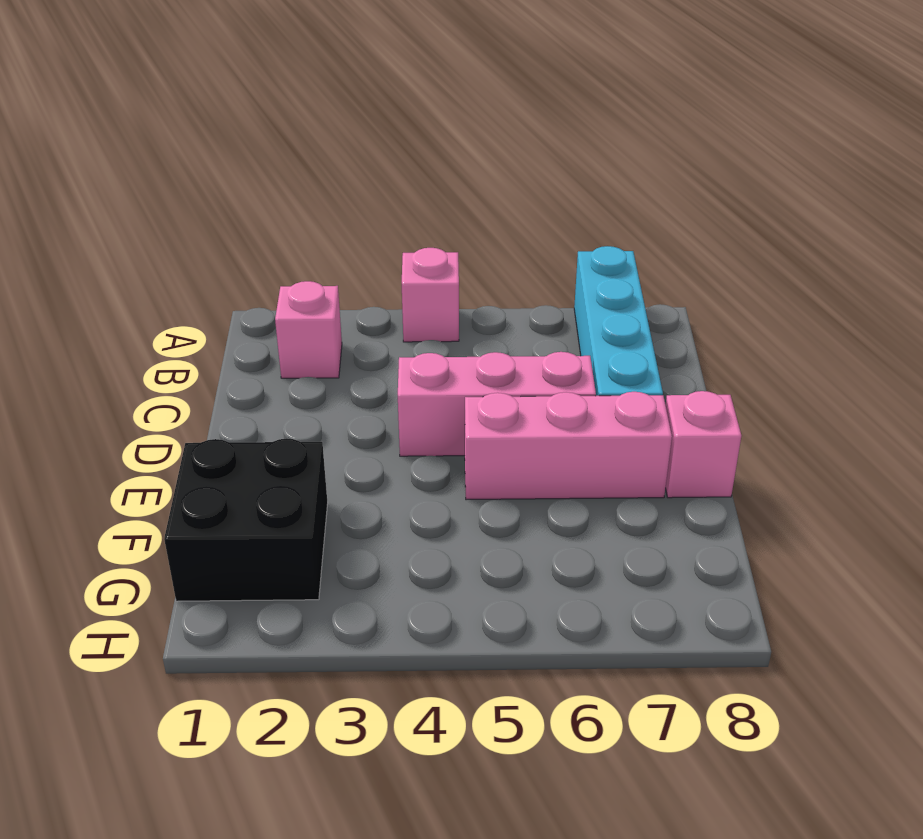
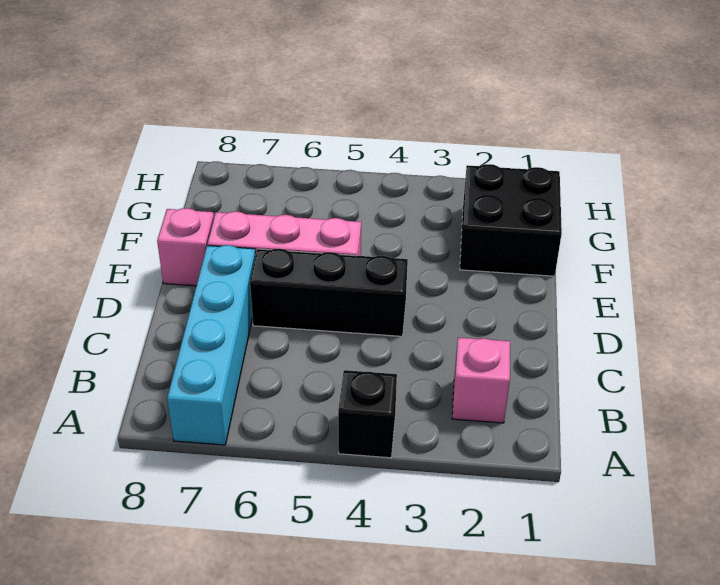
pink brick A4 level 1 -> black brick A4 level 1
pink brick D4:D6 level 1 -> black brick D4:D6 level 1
--
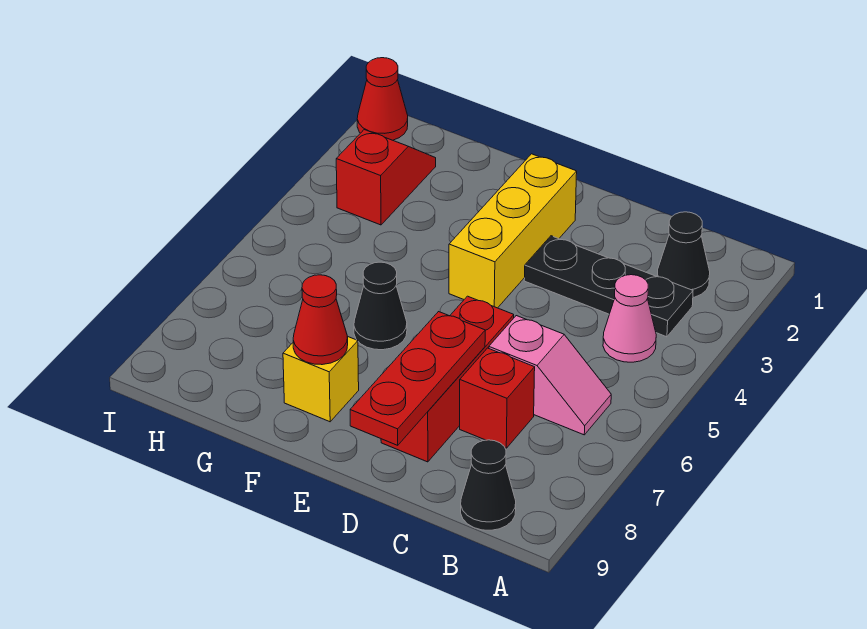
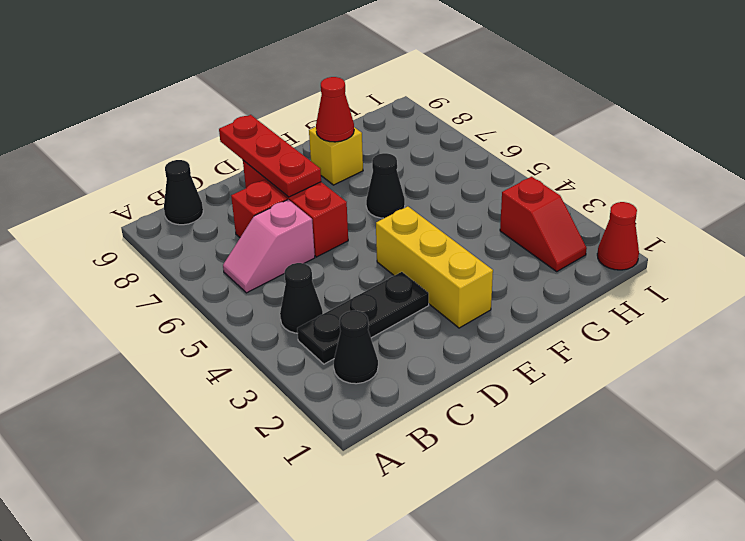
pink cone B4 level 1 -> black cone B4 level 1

| THE PROBLEM |
Please reproduce the lines from the line with "pink brick A4" to the line with "pink brick D4:D6", both ends included, exactly as they appear above.

| RESULT BELOW |
pink brick A4 level 1 -> black brick A4 level 1
pink brick D4:D6 level 1 -> black brick D4:D6 level 1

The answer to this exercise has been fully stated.